* THE TASK *
Please repeat, from the entries that follow, the lines from the one containing "red bowl: [563,169,639,228]" through the one containing "red domino: [316,423,359,487]" exactly, adding nothing.

* EXTRACTED RECORDS *
§

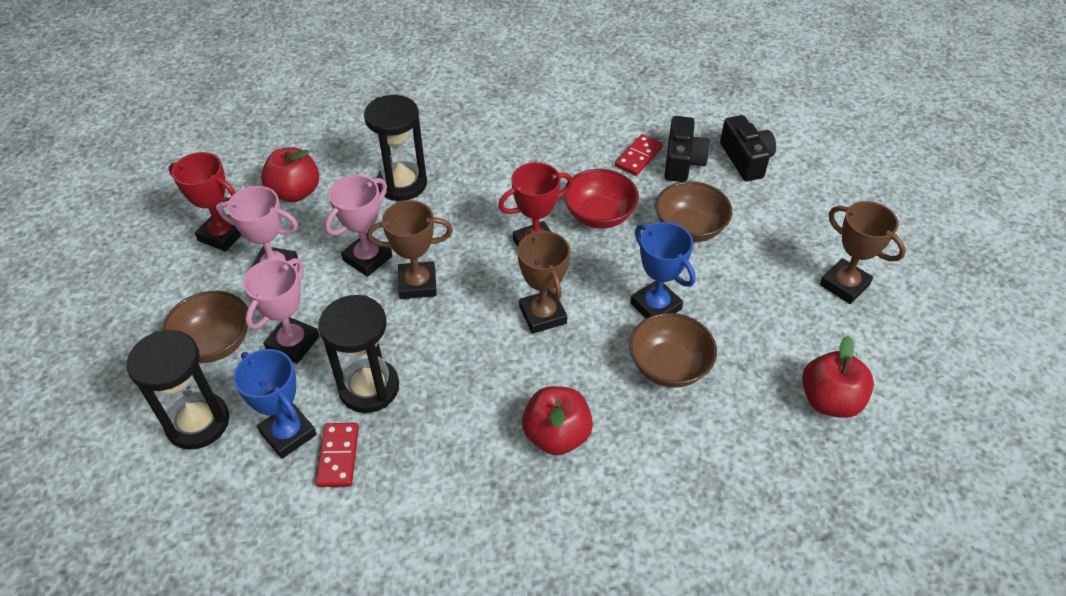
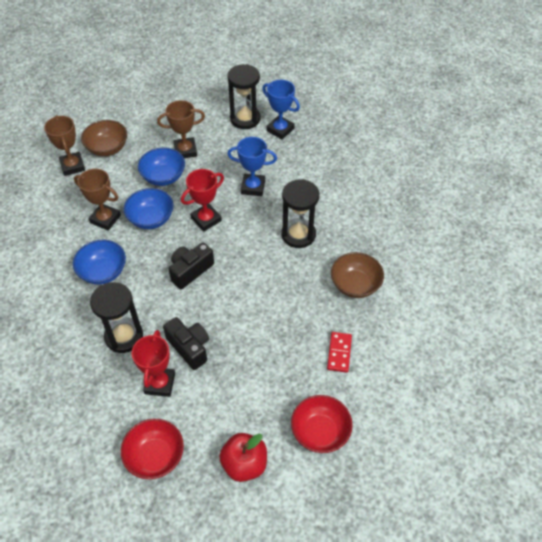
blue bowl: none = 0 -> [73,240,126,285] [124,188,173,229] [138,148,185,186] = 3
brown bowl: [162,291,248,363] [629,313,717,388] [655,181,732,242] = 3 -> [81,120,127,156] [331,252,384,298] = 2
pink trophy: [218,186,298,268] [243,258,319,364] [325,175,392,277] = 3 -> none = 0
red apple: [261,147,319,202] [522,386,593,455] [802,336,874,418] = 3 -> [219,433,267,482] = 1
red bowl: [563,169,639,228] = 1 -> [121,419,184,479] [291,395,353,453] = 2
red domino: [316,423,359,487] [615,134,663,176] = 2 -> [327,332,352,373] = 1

§

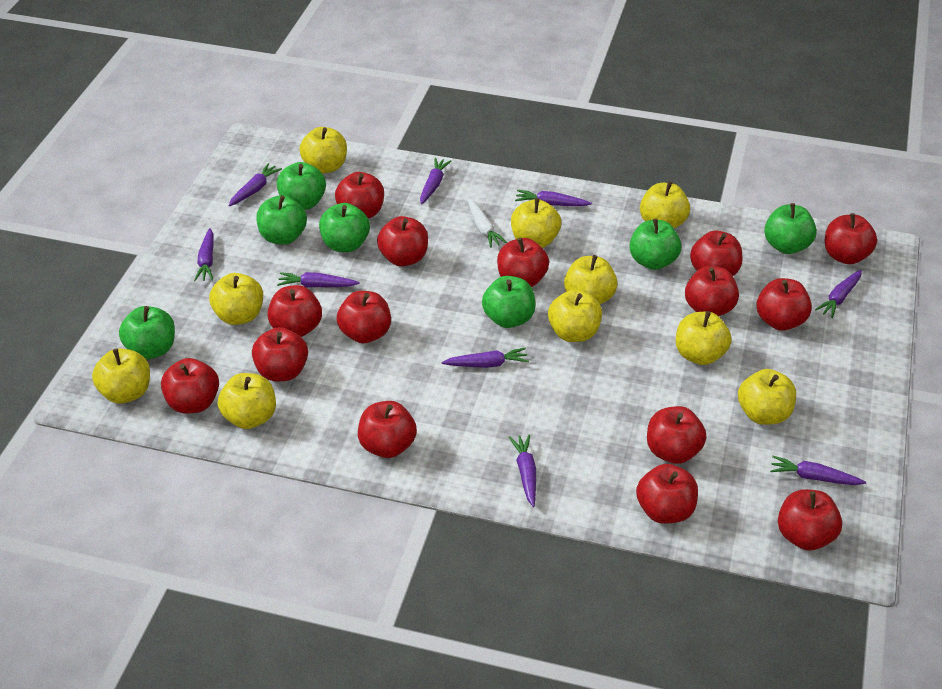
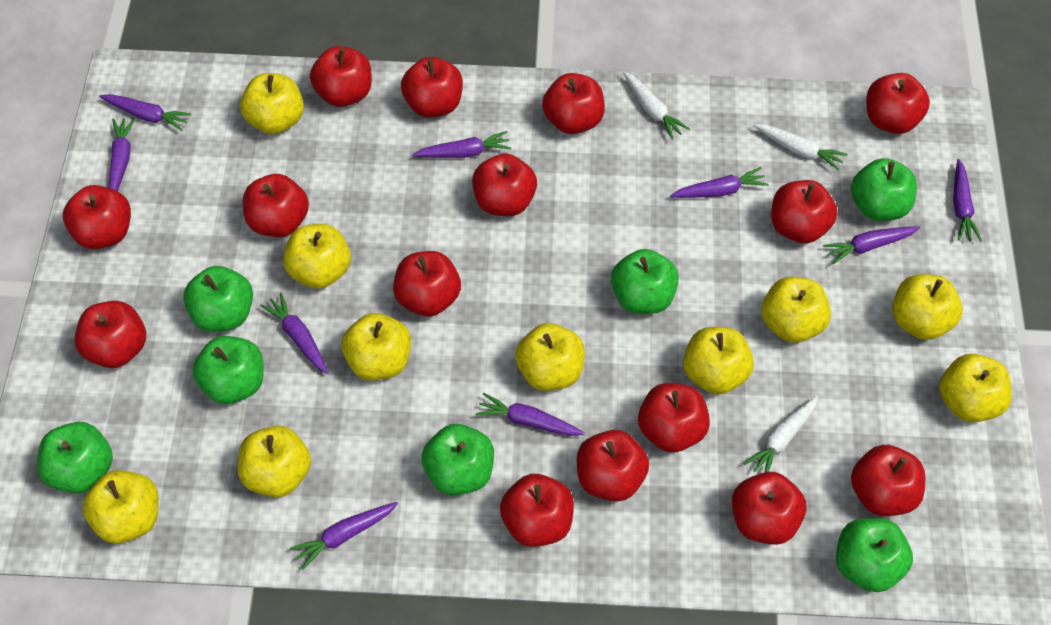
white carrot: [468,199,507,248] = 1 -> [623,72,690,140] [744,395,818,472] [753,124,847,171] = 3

§

* YOUR SOLUTION *
red bowl: [563,169,639,228] = 1 -> [121,419,184,479] [291,395,353,453] = 2
red domino: [316,423,359,487] [615,134,663,176] = 2 -> [327,332,352,373] = 1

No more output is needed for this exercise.